*WHAT YOU SHOULD DO:* From the first line to the last, retype the records exactly and skip the pictures.

*THE INPUT:*
_ _ _

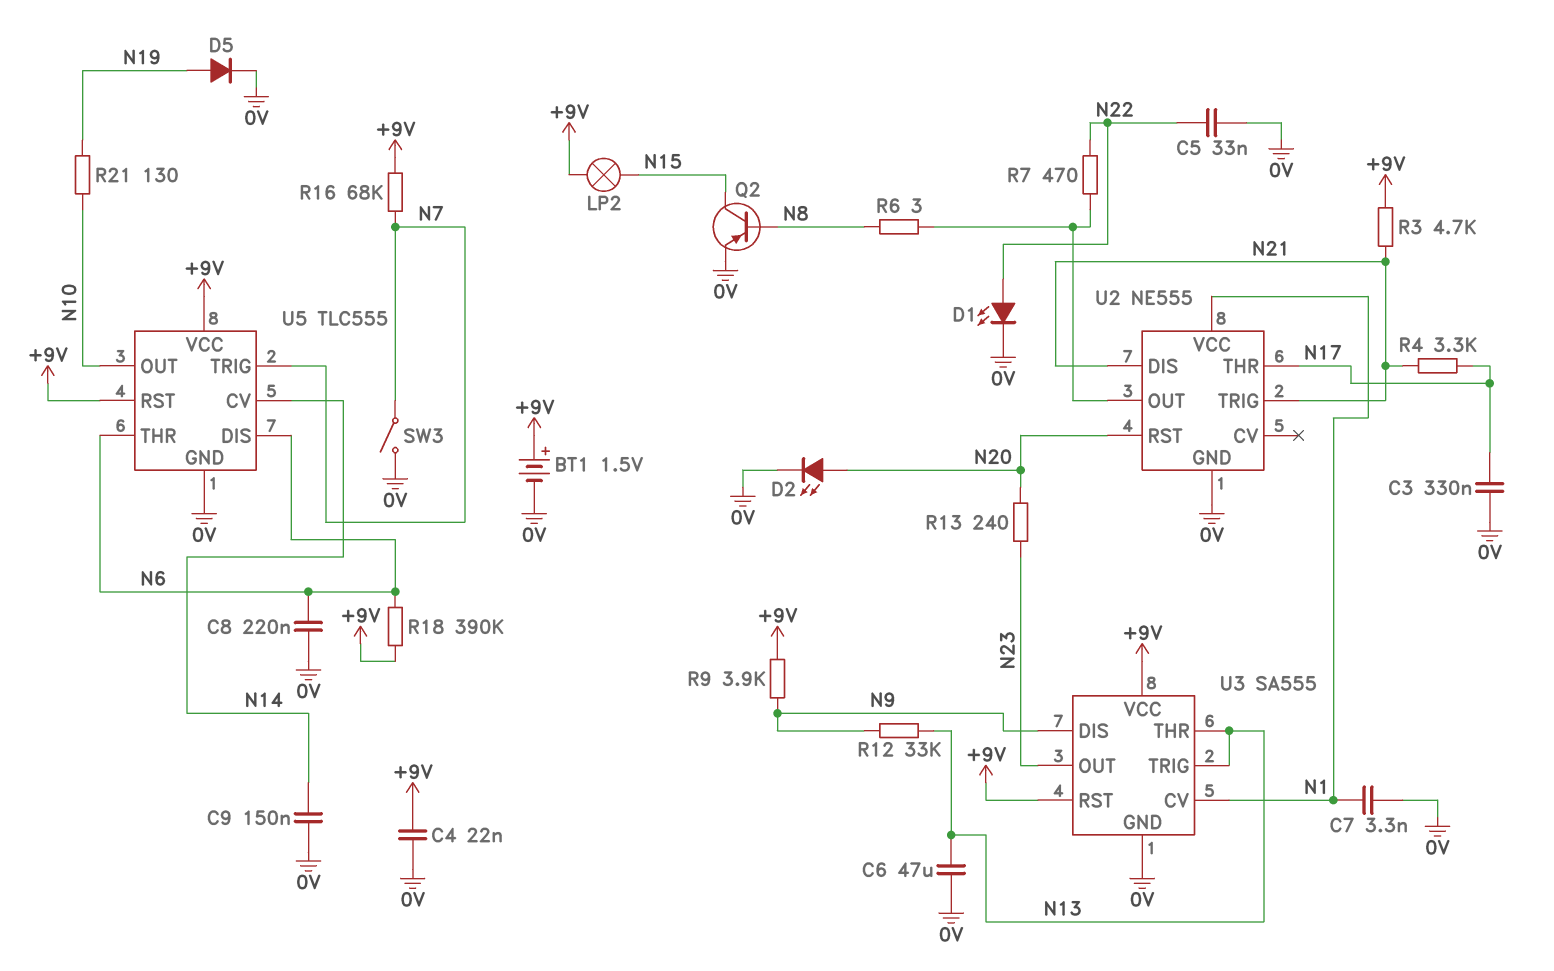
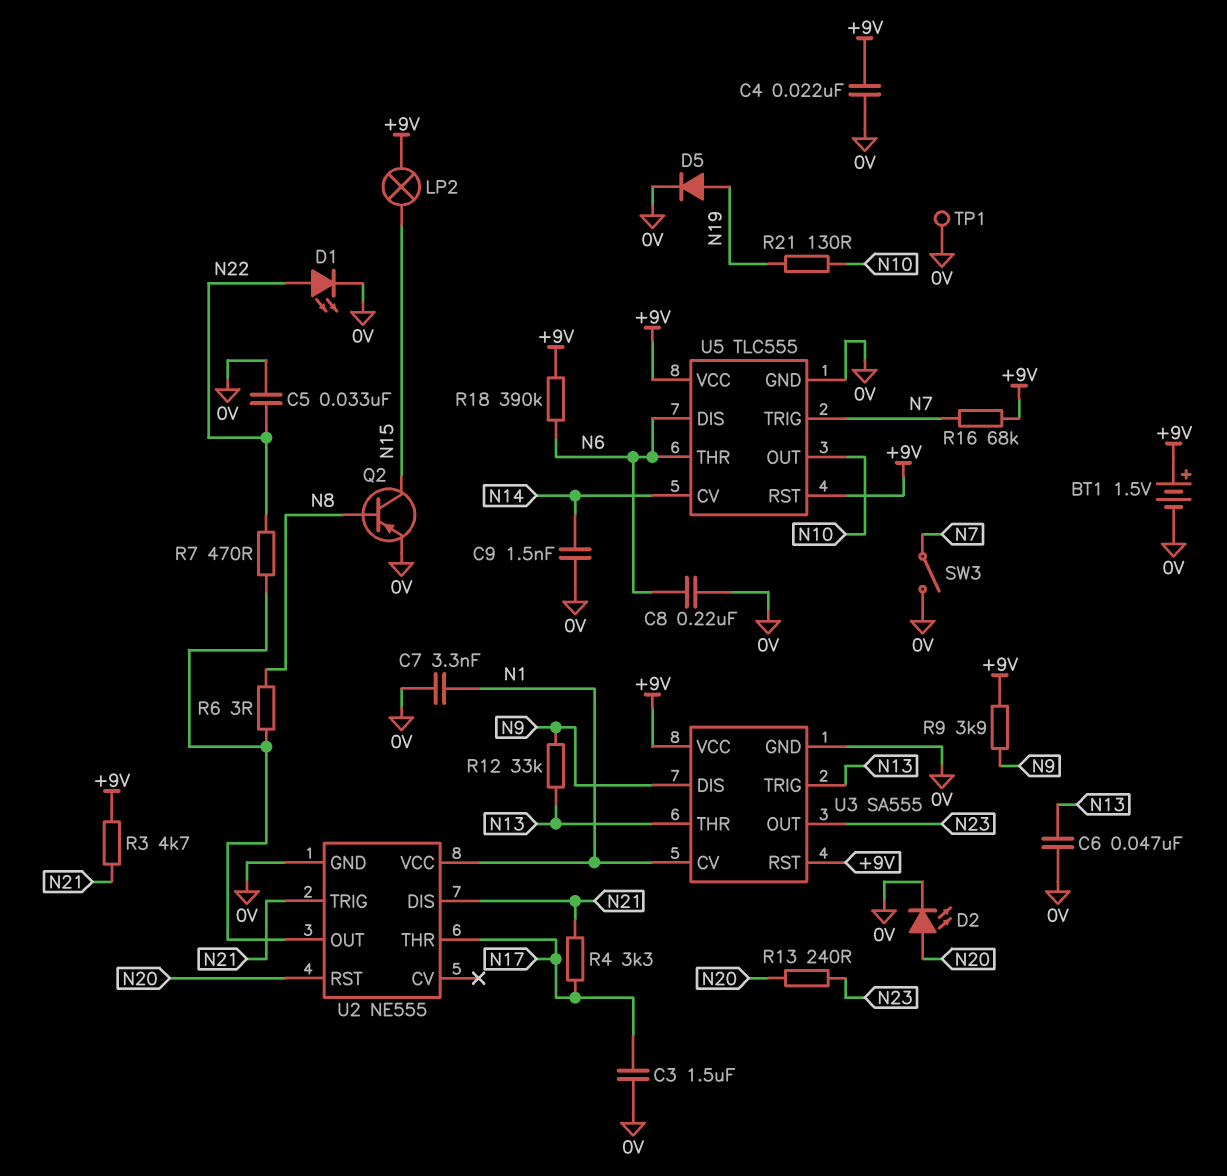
C3: 330nF (0V, N17) -> 1.5uF (0V, N17)
C6: 47uF (0V, N13) -> 47nF (0V, N13)
C9: 150nF (0V, N14) -> 1.5nF (0V, N14)
TP1: none -> test point (0V)

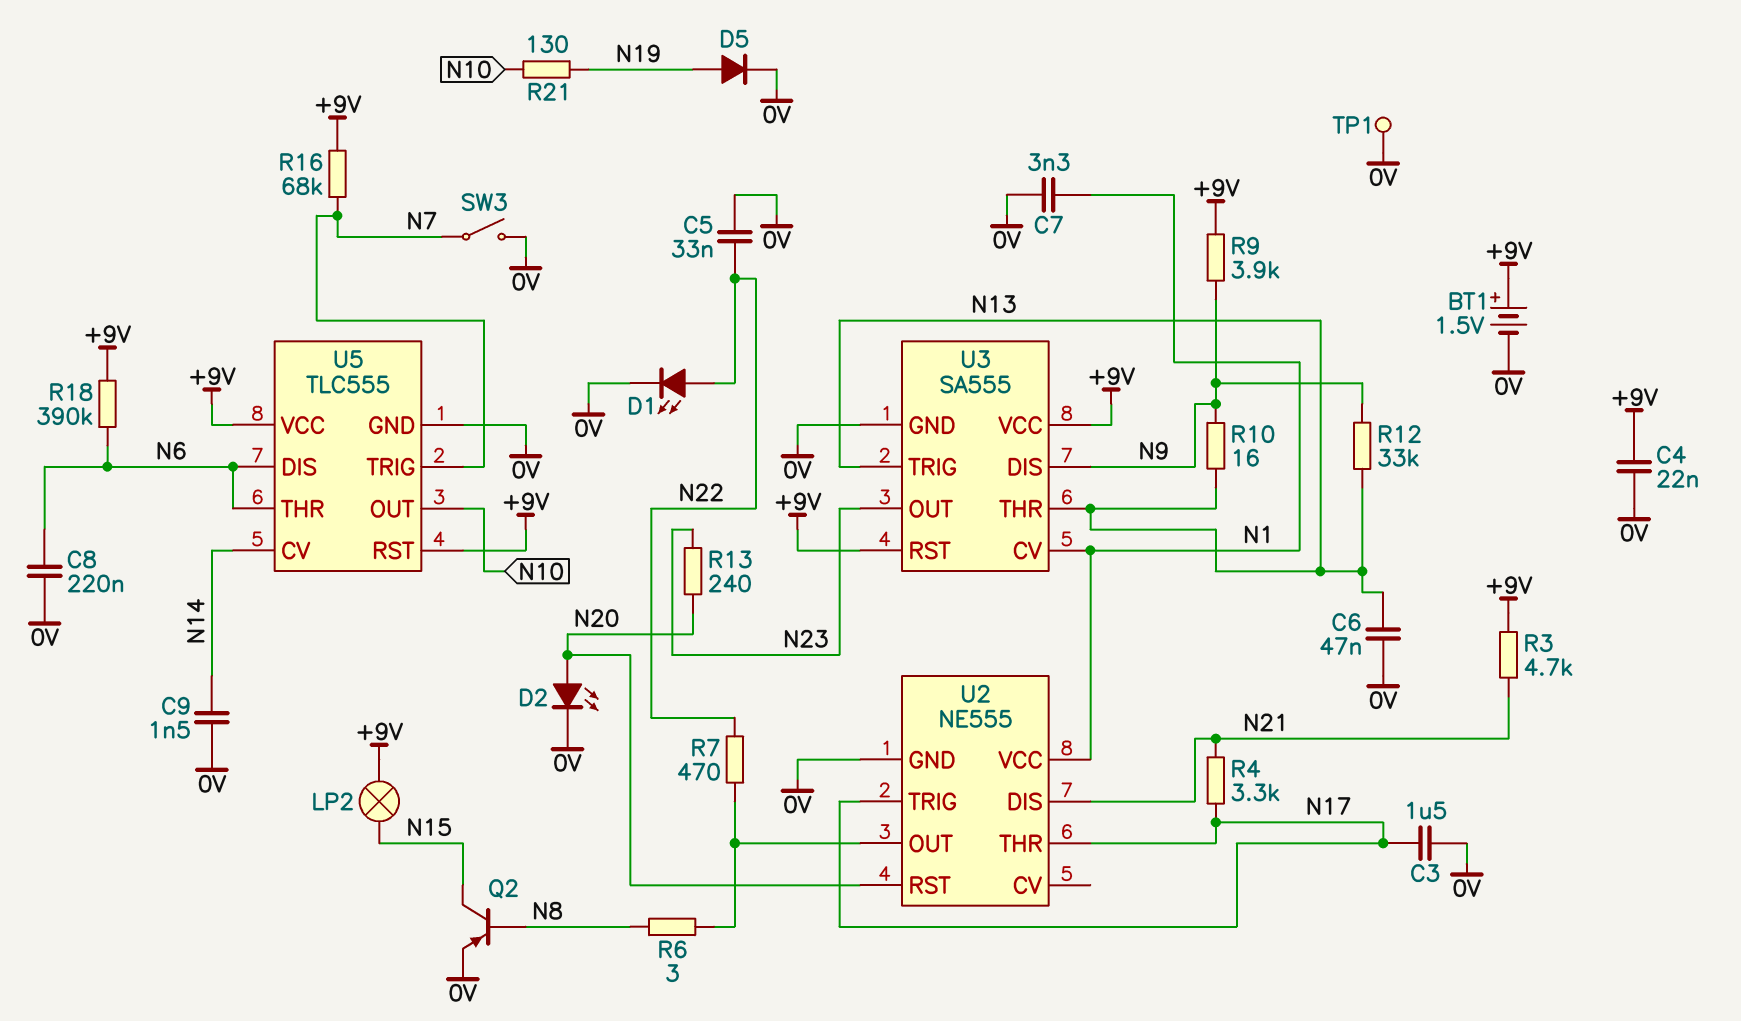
R10: none -> 16 (N9, N13)
U2 pin TRIG: N21 -> N17

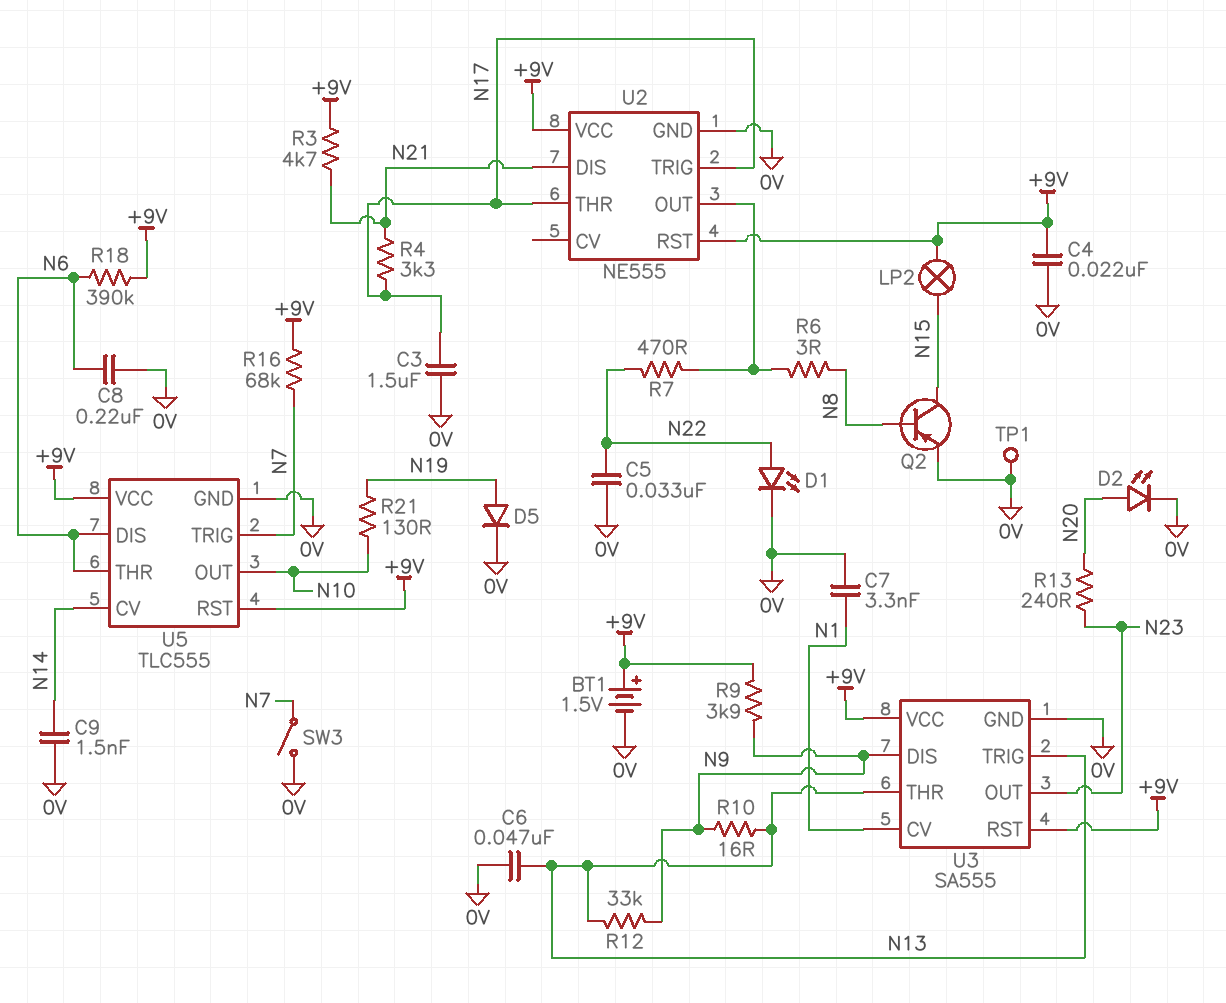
U2 pin RST: N20 -> +9V
U2 pin VCC: N1 -> +9V

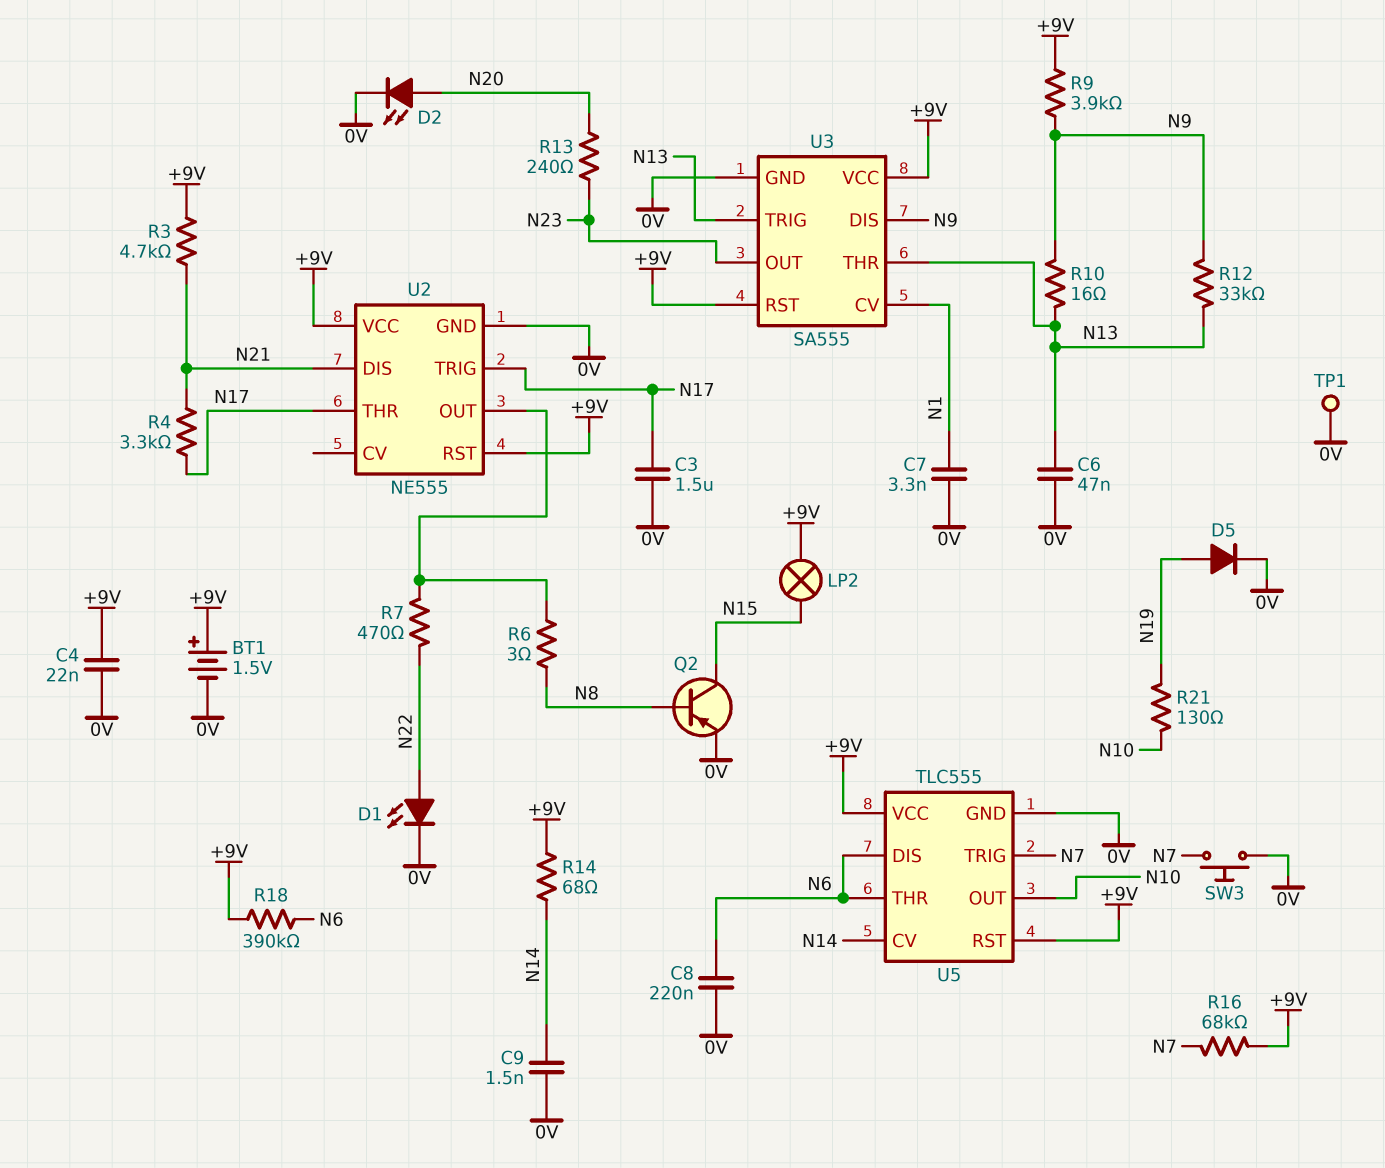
C5: 33nF (0V, N22) -> none
R14: none -> 68 (+9V, N14)
SW3: switch (0V, N7) -> button (0V, N7)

_ _ _

*EXERCISE OUTPUT:*
C3: 330nF (0V, N17) -> 1.5uF (0V, N17)
C6: 47uF (0V, N13) -> 47nF (0V, N13)
C9: 150nF (0V, N14) -> 1.5nF (0V, N14)
TP1: none -> test point (0V)

R10: none -> 16 (N9, N13)
U2 pin TRIG: N21 -> N17

U2 pin RST: N20 -> +9V
U2 pin VCC: N1 -> +9V

C5: 33nF (0V, N22) -> none
R14: none -> 68 (+9V, N14)
SW3: switch (0V, N7) -> button (0V, N7)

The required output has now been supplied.